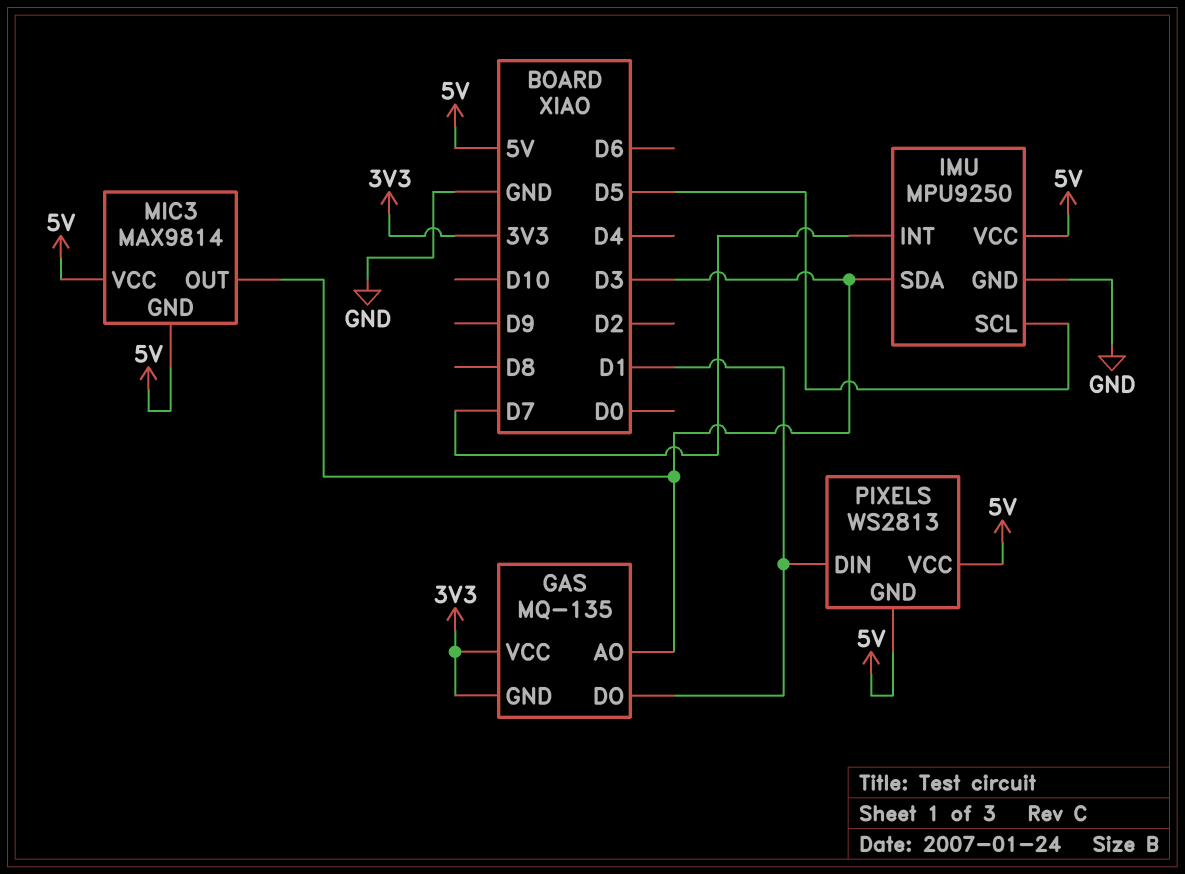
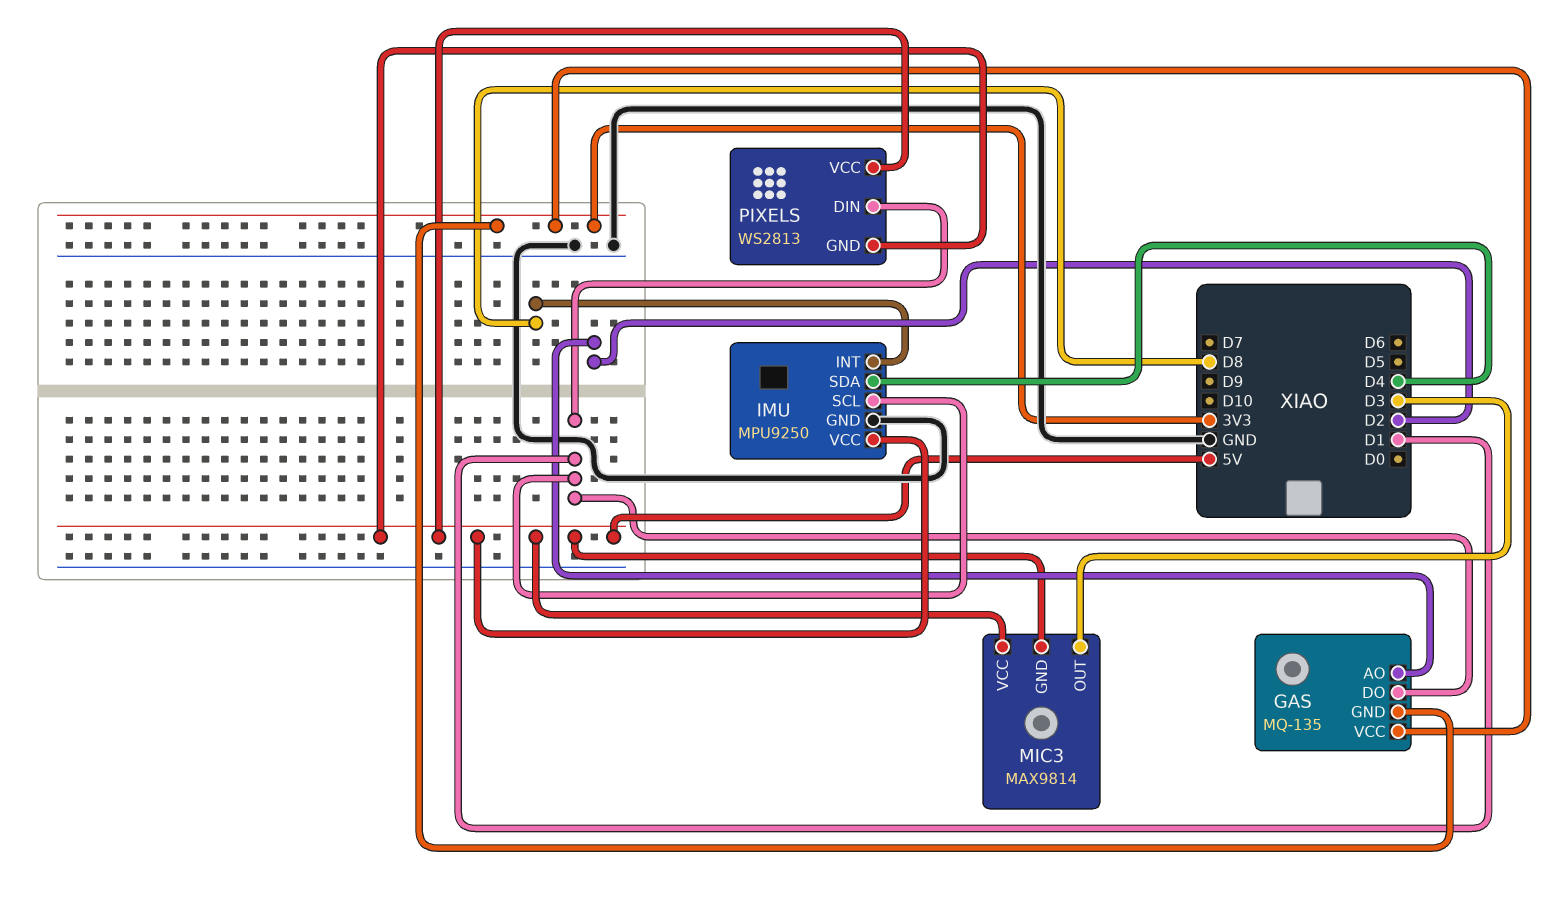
GAS pin AO: D3 -> D2
IMU pin INT: D7 -> D8
IMU pin SCL: D5 -> D1
IMU pin SDA: D3 -> D4

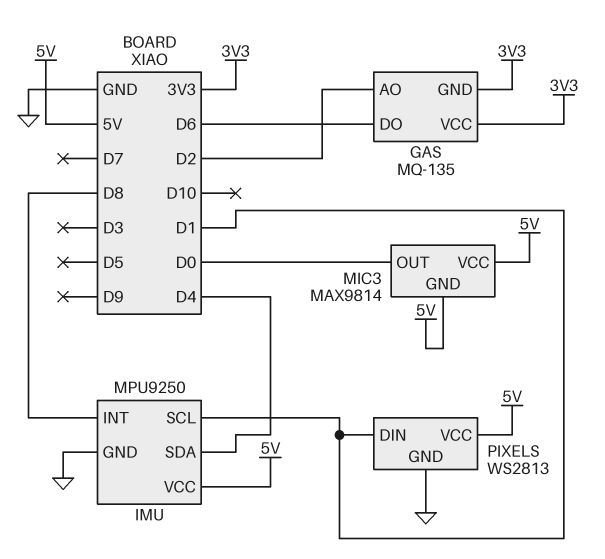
GAS pin DO: D1 -> D6
MIC3 pin OUT: D3 -> D0
PIXELS pin GND: 5V -> GND

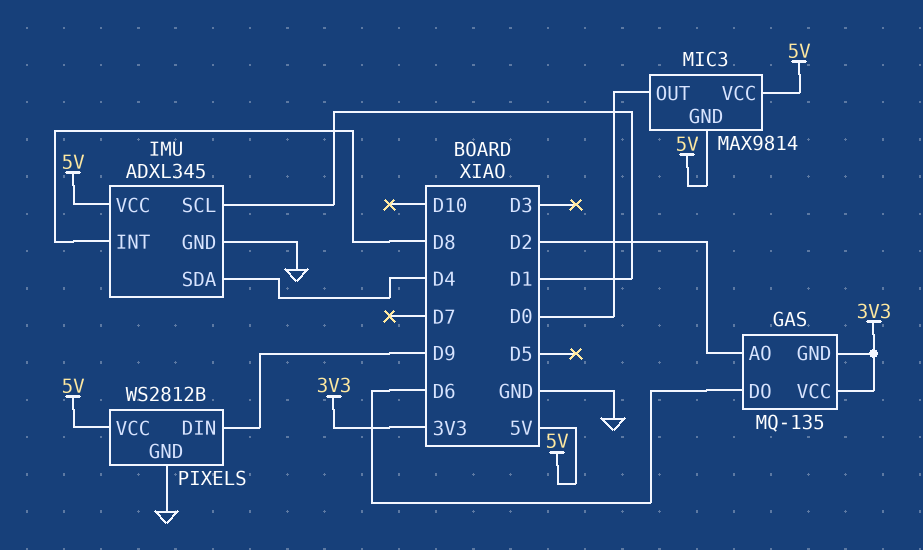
IMU: MPU9250 -> ADXL345
PIXELS: WS2813 -> WS2812B
PIXELS pin DIN: D1 -> D9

Exercise requirements: Using the records above, report each line with the string "PIXELS".

Written answer:
PIXELS pin GND: 5V -> GND
PIXELS: WS2813 -> WS2812B
PIXELS pin DIN: D1 -> D9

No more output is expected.